• To do: Make an exact copy of the records, leaving out the images.

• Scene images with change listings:
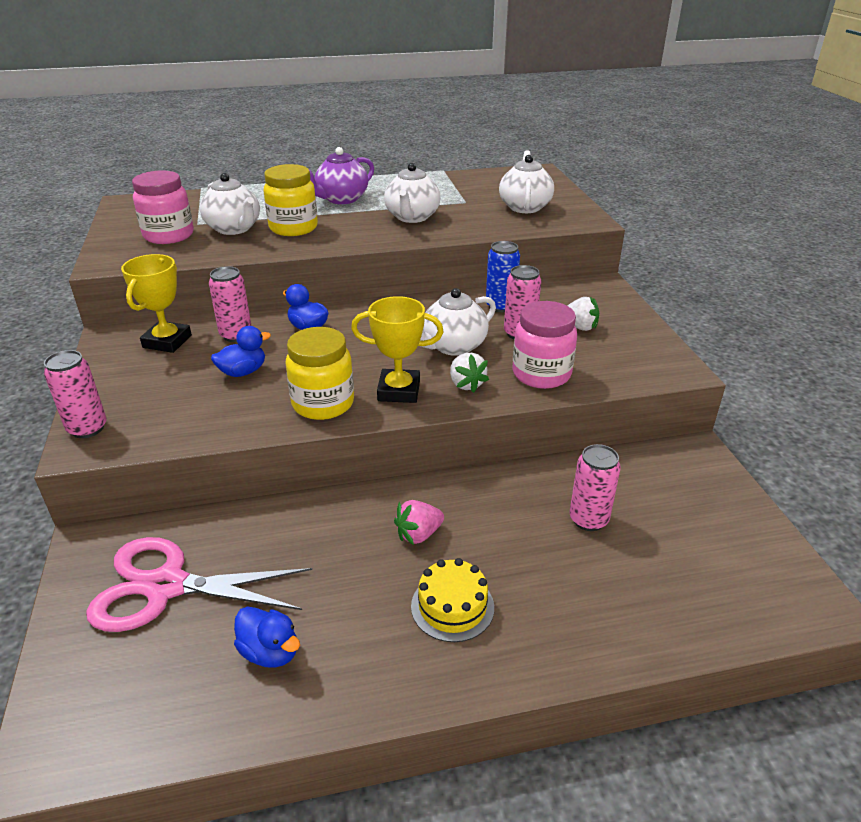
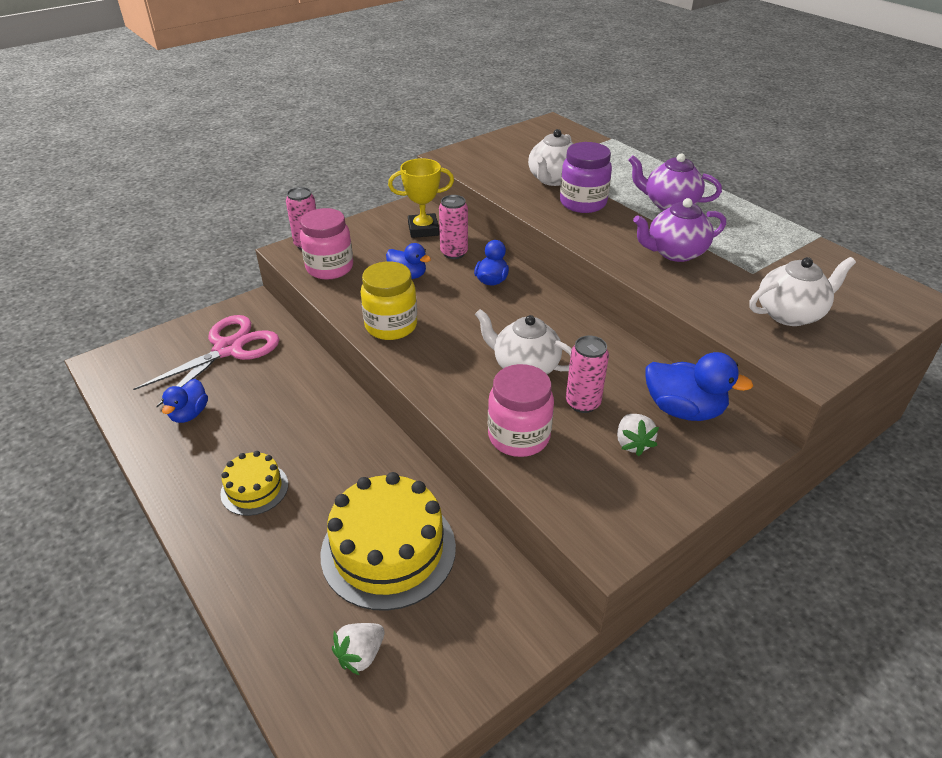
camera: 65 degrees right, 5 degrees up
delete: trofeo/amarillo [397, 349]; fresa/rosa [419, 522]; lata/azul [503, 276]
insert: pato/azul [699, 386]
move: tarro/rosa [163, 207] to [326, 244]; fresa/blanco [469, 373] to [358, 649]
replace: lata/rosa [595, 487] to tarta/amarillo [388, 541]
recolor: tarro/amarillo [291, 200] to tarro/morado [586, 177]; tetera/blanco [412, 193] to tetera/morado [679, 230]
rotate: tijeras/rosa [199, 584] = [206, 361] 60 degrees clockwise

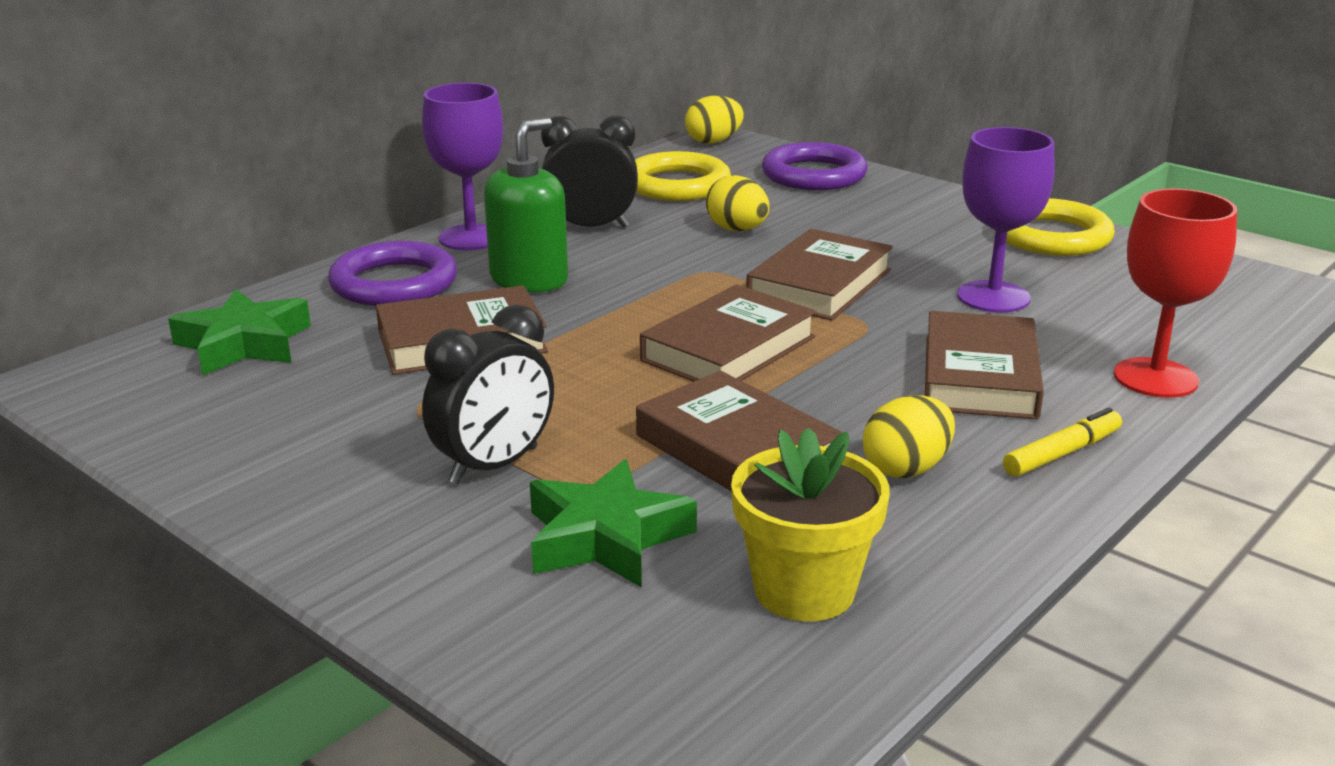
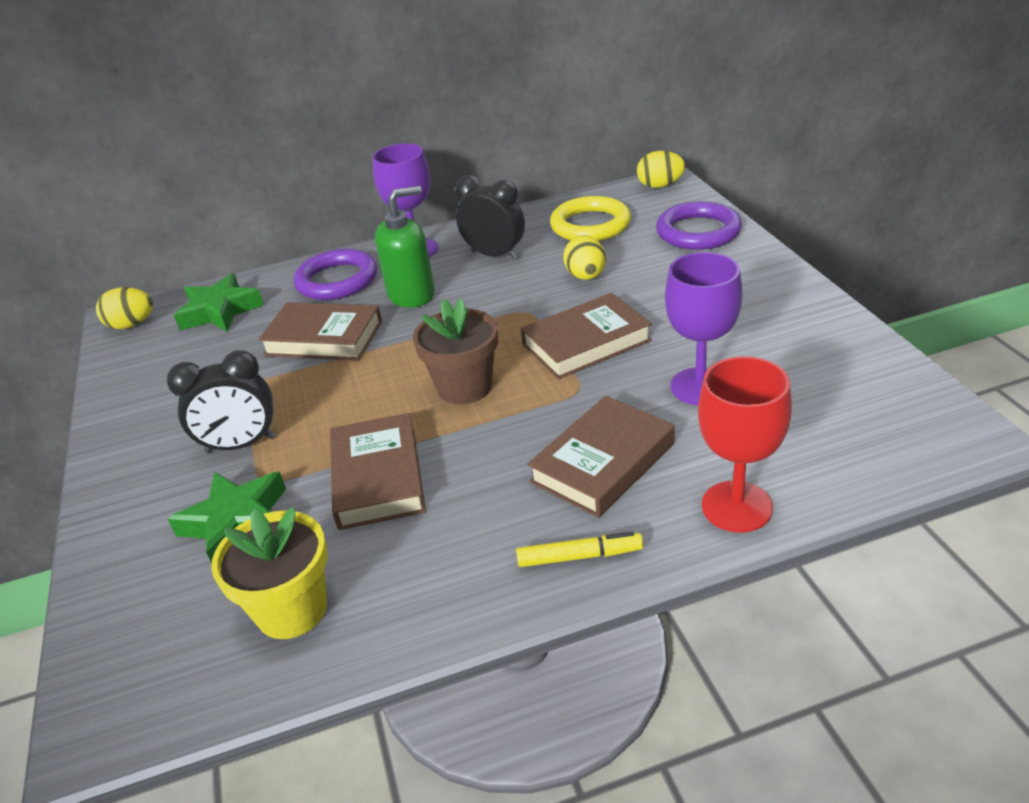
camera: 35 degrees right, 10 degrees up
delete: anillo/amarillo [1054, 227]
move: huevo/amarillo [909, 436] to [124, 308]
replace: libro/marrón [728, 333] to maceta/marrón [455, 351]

• Response to this task:
camera: 65 degrees right, 5 degrees up
delete: trofeo/amarillo [397, 349]; fresa/rosa [419, 522]; lata/azul [503, 276]
insert: pato/azul [699, 386]
move: tarro/rosa [163, 207] to [326, 244]; fresa/blanco [469, 373] to [358, 649]
replace: lata/rosa [595, 487] to tarta/amarillo [388, 541]
recolor: tarro/amarillo [291, 200] to tarro/morado [586, 177]; tetera/blanco [412, 193] to tetera/morado [679, 230]
rotate: tijeras/rosa [199, 584] = [206, 361] 60 degrees clockwise

camera: 35 degrees right, 10 degrees up
delete: anillo/amarillo [1054, 227]
move: huevo/amarillo [909, 436] to [124, 308]
replace: libro/marrón [728, 333] to maceta/marrón [455, 351]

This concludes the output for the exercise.